#### WORK ITEM:
Every line of the data below should be repeated exactly, and no picture should be copied.

+-------+

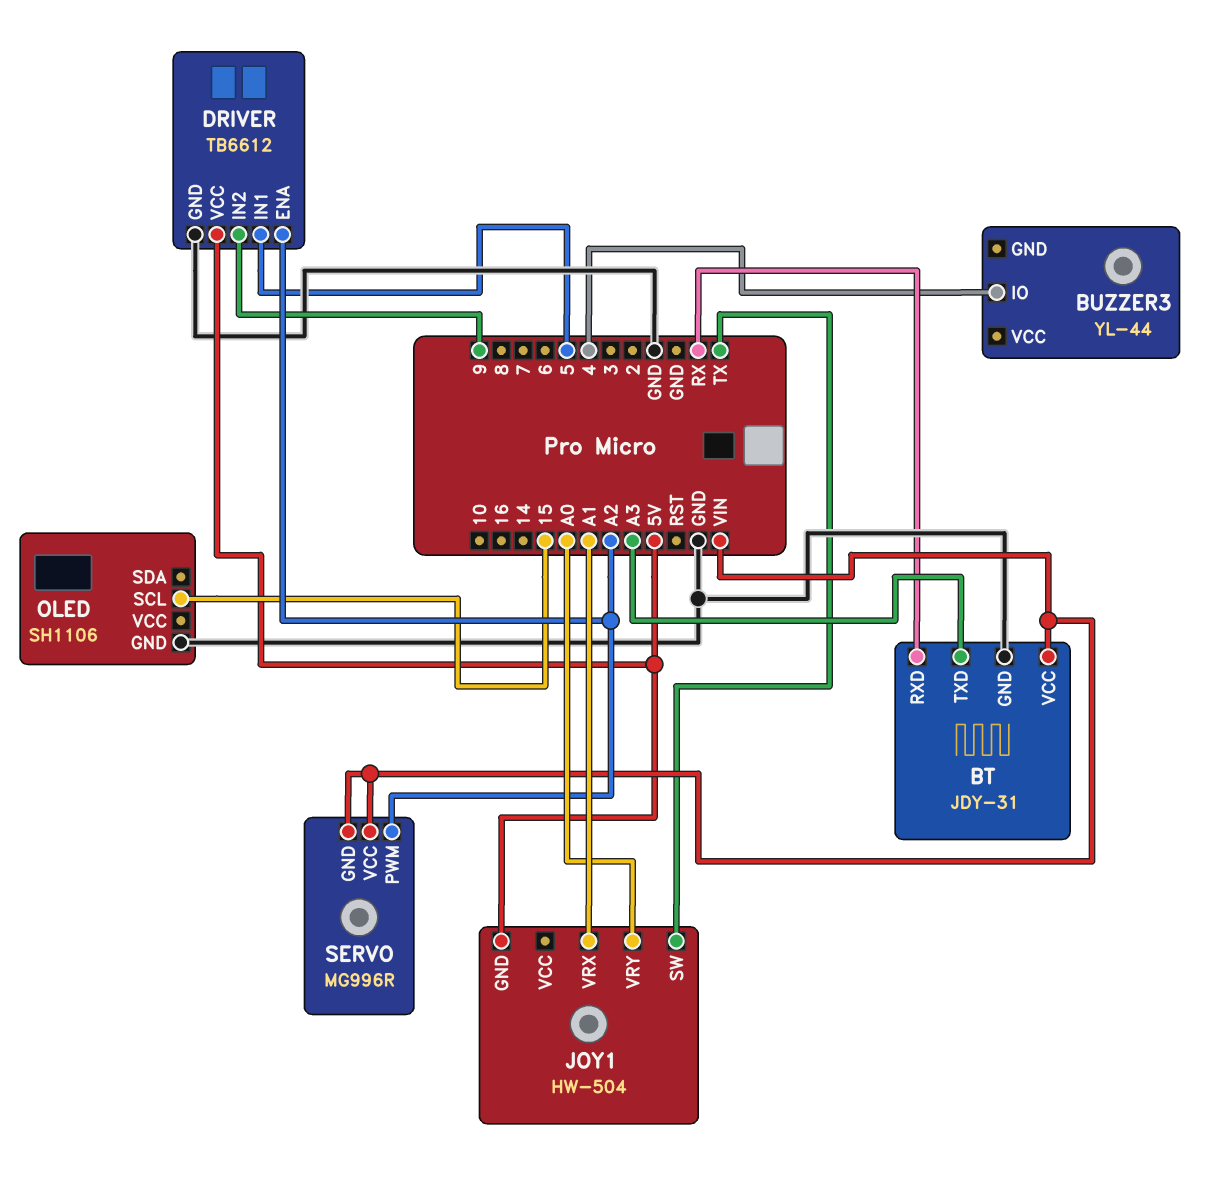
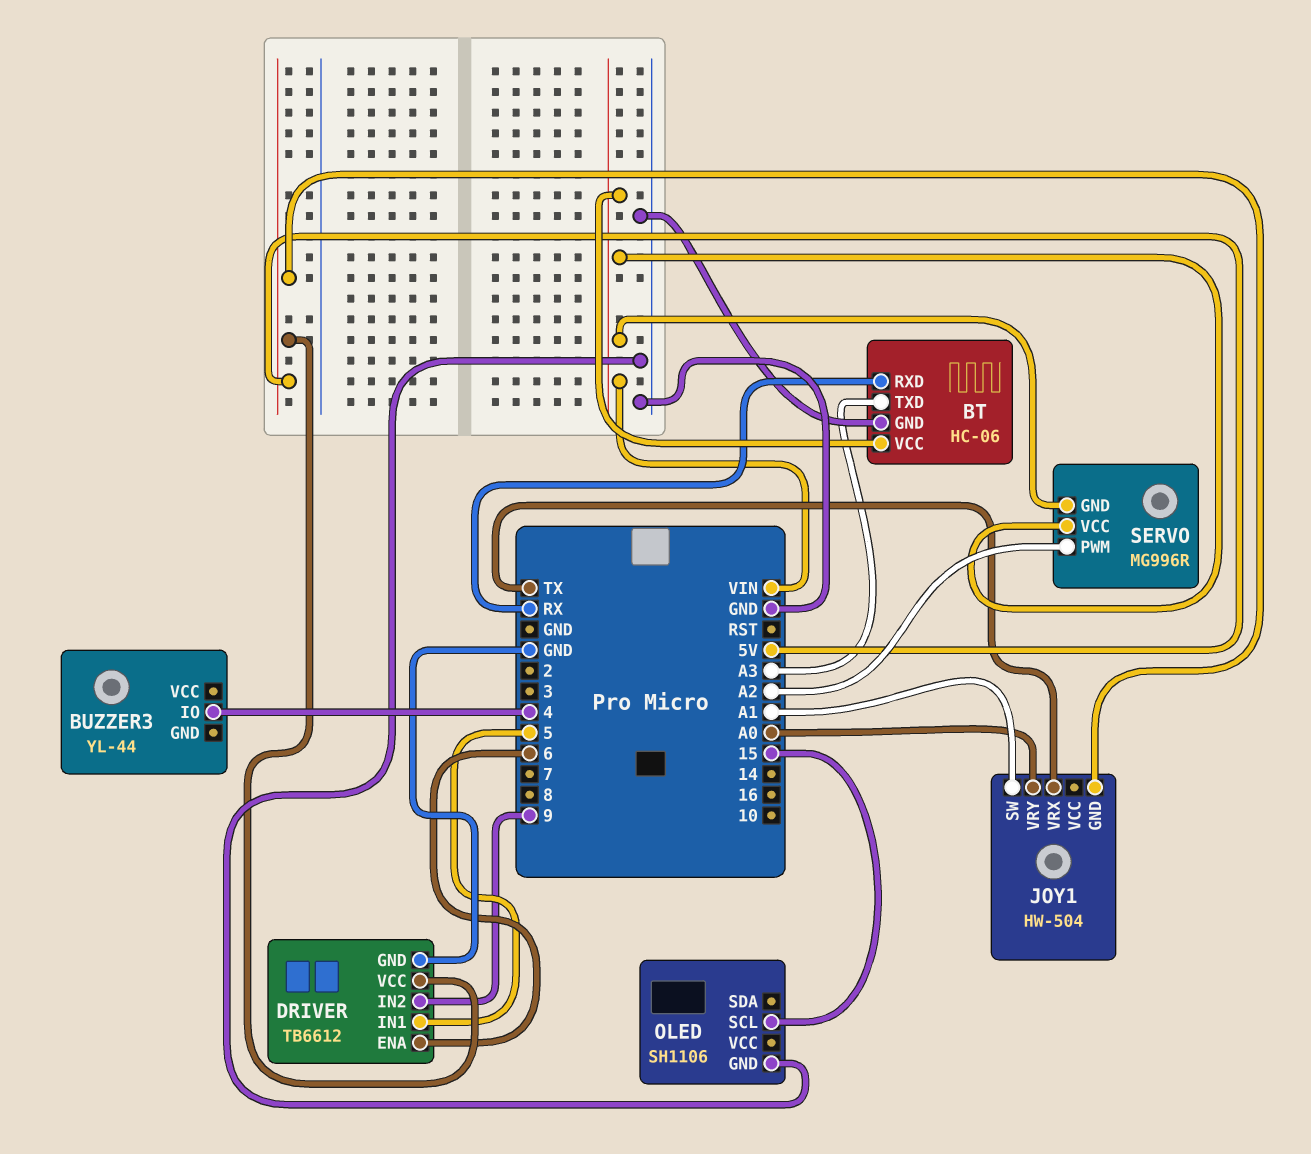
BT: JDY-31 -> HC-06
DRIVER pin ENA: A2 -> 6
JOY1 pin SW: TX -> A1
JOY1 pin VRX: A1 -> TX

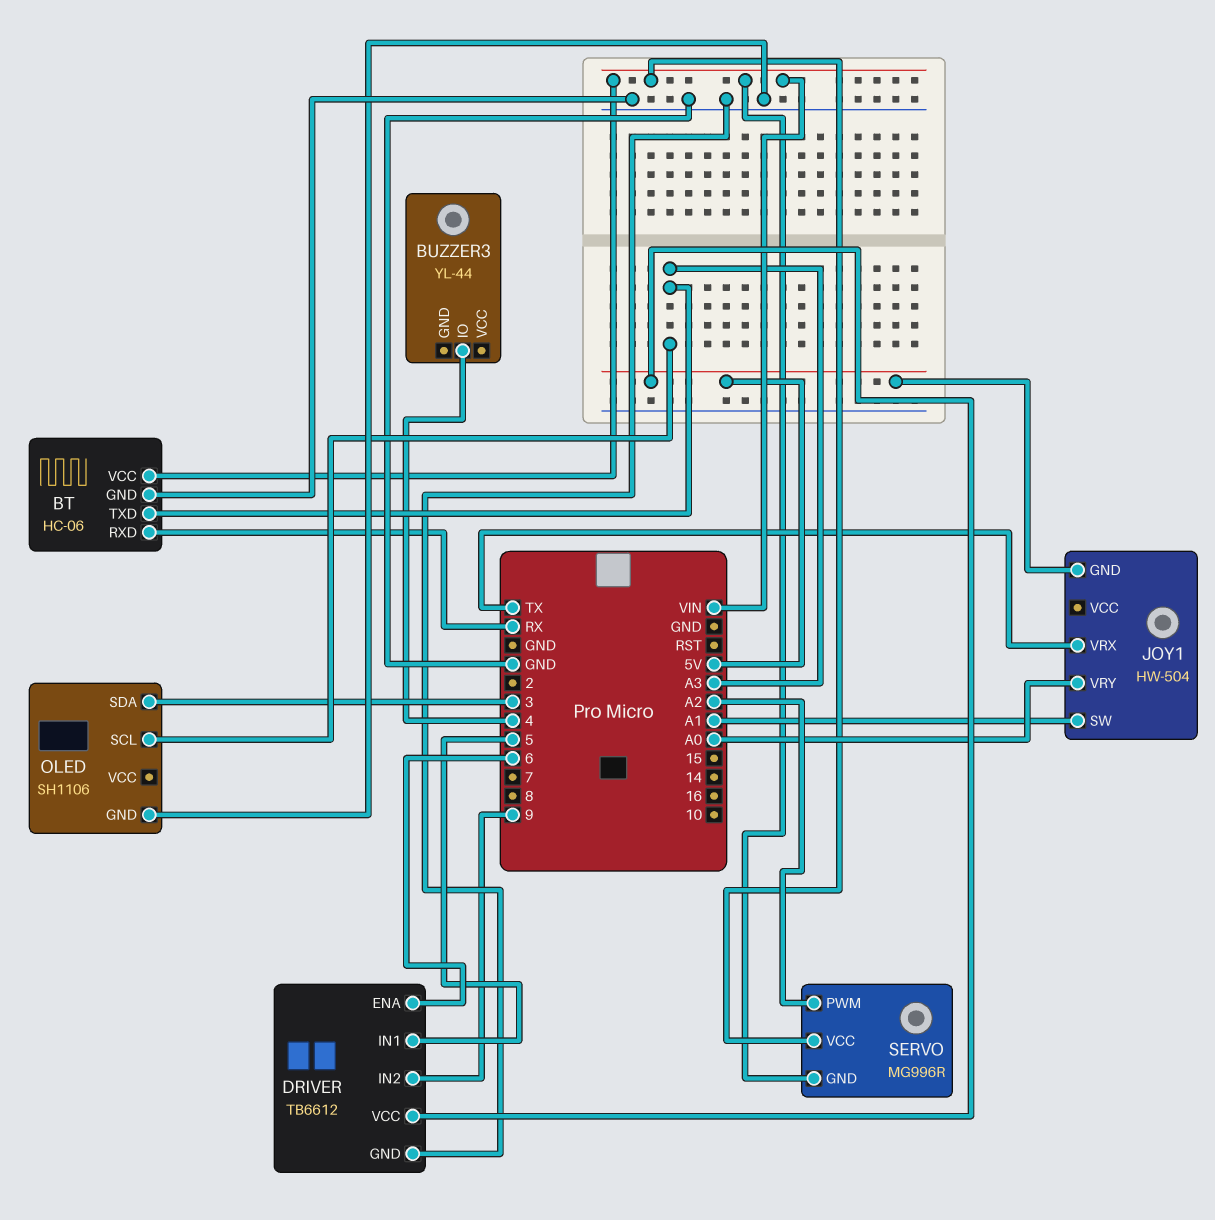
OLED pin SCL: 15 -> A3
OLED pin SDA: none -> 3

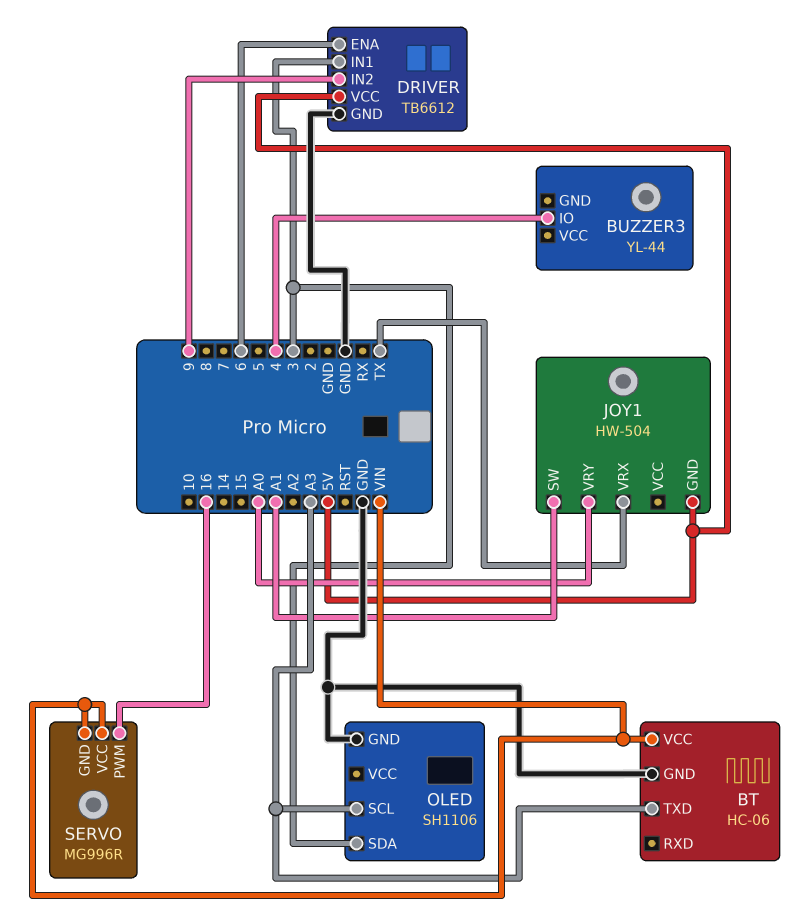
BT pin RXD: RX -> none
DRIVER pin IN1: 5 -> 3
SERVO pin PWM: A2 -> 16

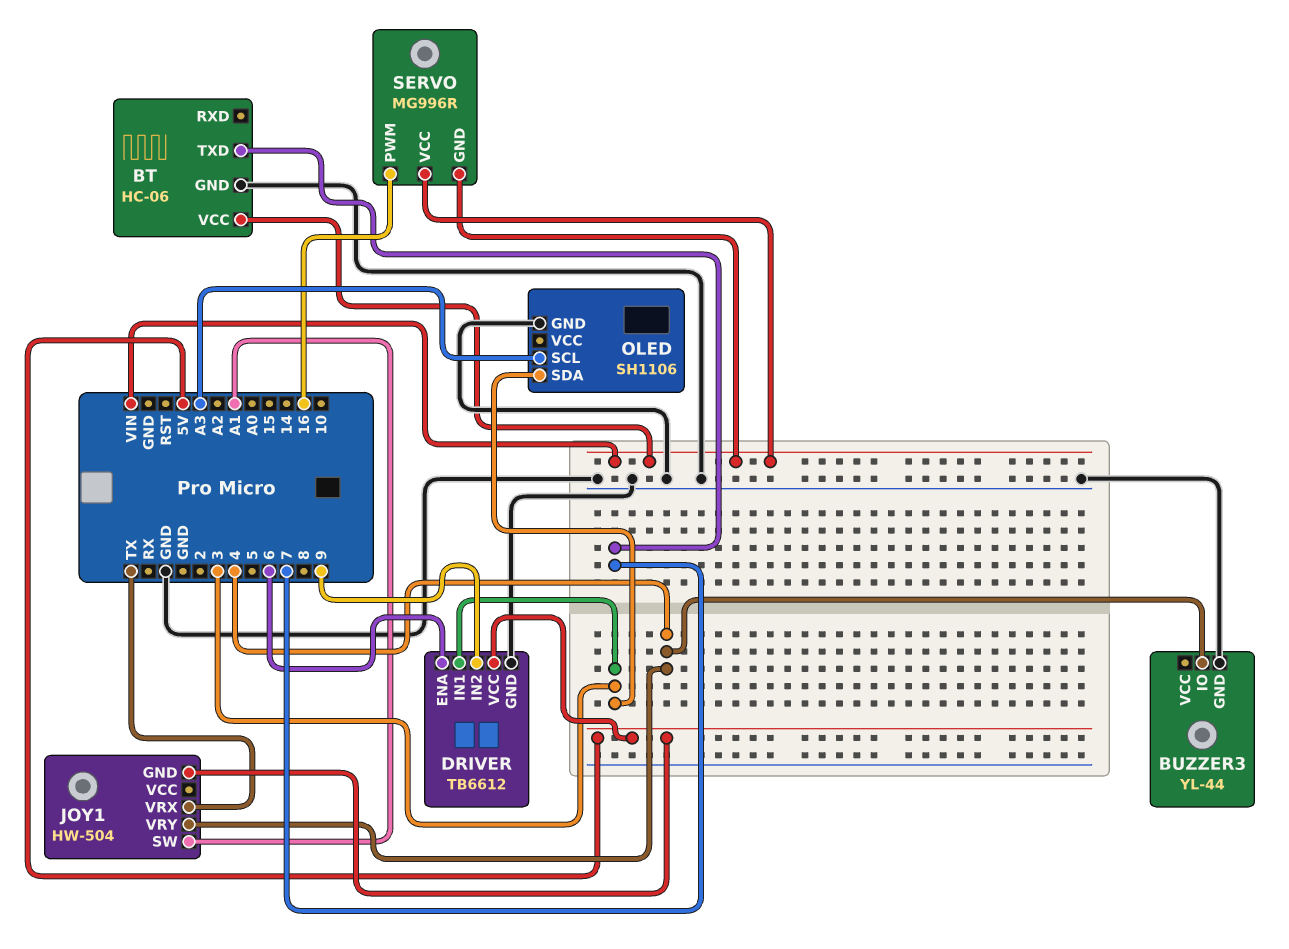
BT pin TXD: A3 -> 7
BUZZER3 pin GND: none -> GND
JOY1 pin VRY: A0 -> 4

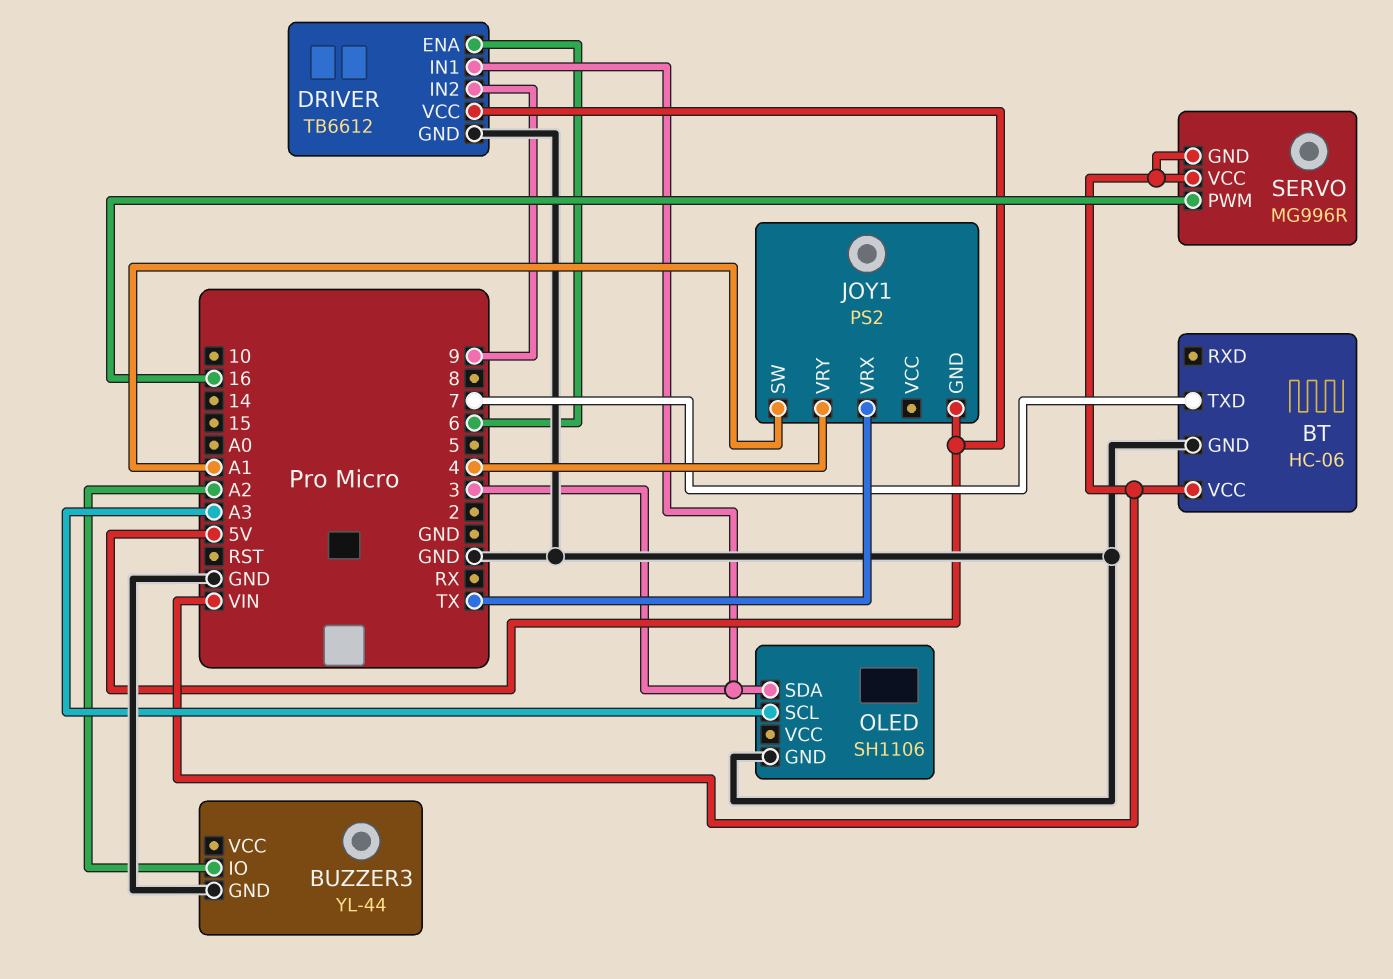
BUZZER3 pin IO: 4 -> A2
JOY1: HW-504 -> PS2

+-------+

#### SOLUTION TO THE PROBLEM:
BT: JDY-31 -> HC-06
DRIVER pin ENA: A2 -> 6
JOY1 pin SW: TX -> A1
JOY1 pin VRX: A1 -> TX

OLED pin SCL: 15 -> A3
OLED pin SDA: none -> 3

BT pin RXD: RX -> none
DRIVER pin IN1: 5 -> 3
SERVO pin PWM: A2 -> 16

BT pin TXD: A3 -> 7
BUZZER3 pin GND: none -> GND
JOY1 pin VRY: A0 -> 4

BUZZER3 pin IO: 4 -> A2
JOY1: HW-504 -> PS2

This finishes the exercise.